SET PROBLEM: Reproduce the items below word for word, beginning with the first line and continuing through the line that contains "56.24 (540, 553)". Give only those lines.

DATASET EXCERPTS:
+ + + + +

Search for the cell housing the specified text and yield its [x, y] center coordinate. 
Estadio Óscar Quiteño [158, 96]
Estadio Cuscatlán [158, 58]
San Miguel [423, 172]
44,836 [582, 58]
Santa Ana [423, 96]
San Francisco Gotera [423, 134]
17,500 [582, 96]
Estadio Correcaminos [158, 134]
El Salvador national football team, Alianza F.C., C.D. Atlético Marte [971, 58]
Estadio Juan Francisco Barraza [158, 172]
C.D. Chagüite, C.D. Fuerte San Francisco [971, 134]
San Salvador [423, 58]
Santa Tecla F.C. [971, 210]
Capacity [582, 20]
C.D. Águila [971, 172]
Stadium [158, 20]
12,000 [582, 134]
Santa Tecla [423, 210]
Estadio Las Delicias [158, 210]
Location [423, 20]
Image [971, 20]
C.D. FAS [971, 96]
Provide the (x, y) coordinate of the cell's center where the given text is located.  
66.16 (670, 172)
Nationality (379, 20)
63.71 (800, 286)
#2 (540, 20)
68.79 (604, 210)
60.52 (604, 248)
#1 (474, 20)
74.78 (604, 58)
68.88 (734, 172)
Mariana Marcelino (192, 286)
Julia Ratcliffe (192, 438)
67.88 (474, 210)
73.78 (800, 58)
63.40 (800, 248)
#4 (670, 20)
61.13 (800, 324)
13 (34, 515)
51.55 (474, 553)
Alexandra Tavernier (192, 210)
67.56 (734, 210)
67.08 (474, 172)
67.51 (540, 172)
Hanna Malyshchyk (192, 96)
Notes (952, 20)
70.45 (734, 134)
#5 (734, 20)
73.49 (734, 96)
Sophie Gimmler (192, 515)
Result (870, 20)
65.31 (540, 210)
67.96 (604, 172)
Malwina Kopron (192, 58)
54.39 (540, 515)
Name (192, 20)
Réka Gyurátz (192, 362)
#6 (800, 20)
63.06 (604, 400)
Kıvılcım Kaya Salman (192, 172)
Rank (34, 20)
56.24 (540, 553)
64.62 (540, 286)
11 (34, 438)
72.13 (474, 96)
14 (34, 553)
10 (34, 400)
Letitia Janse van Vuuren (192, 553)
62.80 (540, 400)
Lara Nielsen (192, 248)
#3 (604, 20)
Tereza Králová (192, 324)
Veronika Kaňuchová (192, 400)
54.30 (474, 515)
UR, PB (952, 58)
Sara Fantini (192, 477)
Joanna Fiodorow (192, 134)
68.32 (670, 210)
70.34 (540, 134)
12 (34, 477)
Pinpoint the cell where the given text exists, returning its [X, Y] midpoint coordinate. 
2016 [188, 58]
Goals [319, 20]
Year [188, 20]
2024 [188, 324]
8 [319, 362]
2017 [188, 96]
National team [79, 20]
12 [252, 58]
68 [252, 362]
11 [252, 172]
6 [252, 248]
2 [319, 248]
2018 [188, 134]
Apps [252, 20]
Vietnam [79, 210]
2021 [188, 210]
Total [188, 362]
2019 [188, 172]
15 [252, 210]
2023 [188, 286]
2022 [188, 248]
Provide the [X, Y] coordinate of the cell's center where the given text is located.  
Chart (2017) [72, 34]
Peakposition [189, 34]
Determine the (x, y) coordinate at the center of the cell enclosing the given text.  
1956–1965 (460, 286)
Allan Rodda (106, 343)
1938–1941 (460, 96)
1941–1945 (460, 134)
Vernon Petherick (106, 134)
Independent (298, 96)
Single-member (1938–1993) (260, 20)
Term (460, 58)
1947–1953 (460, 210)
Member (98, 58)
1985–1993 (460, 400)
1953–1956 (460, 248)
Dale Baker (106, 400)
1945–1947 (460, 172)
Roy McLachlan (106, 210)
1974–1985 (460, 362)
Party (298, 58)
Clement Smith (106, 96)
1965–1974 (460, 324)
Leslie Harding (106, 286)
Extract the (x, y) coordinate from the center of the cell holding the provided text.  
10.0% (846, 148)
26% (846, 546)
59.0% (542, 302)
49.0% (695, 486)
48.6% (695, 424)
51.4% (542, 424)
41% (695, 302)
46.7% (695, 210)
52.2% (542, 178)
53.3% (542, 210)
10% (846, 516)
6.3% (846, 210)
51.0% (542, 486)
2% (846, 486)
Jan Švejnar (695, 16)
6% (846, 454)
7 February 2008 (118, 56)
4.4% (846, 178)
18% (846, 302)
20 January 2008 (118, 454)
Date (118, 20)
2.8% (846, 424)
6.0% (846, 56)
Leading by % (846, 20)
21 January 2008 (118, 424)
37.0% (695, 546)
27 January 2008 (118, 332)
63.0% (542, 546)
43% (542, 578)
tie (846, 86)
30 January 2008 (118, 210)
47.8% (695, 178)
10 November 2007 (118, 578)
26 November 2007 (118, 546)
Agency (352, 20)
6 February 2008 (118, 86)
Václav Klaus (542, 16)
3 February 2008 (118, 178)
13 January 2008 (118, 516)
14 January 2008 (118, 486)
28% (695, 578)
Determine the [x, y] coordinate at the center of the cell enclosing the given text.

+ + + + +

EXERCISE SOLUTION:
Search for the cell housing the specified text and yield its [x, y] center coordinate. 
Estadio Óscar Quiteño [158, 96]
Estadio Cuscatlán [158, 58]
San Miguel [423, 172]
44,836 [582, 58]
Santa Ana [423, 96]
San Francisco Gotera [423, 134]
17,500 [582, 96]
Estadio Correcaminos [158, 134]
El Salvador national football team, Alianza F.C., C.D. Atlético Marte [971, 58]
Estadio Juan Francisco Barraza [158, 172]
C.D. Chagüite, C.D. Fuerte San Francisco [971, 134]
San Salvador [423, 58]
Santa Tecla F.C. [971, 210]
Capacity [582, 20]
C.D. Águila [971, 172]
Stadium [158, 20]
12,000 [582, 134]
Santa Tecla [423, 210]
Estadio Las Delicias [158, 210]
Location [423, 20]
Image [971, 20]
C.D. FAS [971, 96]
Provide the (x, y) coordinate of the cell's center where the given text is located.  
66.16 (670, 172)
Nationality (379, 20)
63.71 (800, 286)
#2 (540, 20)
68.79 (604, 210)
60.52 (604, 248)
#1 (474, 20)
74.78 (604, 58)
68.88 (734, 172)
Mariana Marcelino (192, 286)
Julia Ratcliffe (192, 438)
67.88 (474, 210)
73.78 (800, 58)
63.40 (800, 248)
#4 (670, 20)
61.13 (800, 324)
13 (34, 515)
51.55 (474, 553)
Alexandra Tavernier (192, 210)
67.56 (734, 210)
67.08 (474, 172)
67.51 (540, 172)
Hanna Malyshchyk (192, 96)
Notes (952, 20)
70.45 (734, 134)
#5 (734, 20)
73.49 (734, 96)
Sophie Gimmler (192, 515)
Result (870, 20)
65.31 (540, 210)
67.96 (604, 172)
Malwina Kopron (192, 58)
54.39 (540, 515)
Name (192, 20)
Réka Gyurátz (192, 362)
#6 (800, 20)
63.06 (604, 400)
Kıvılcım Kaya Salman (192, 172)
Rank (34, 20)
56.24 (540, 553)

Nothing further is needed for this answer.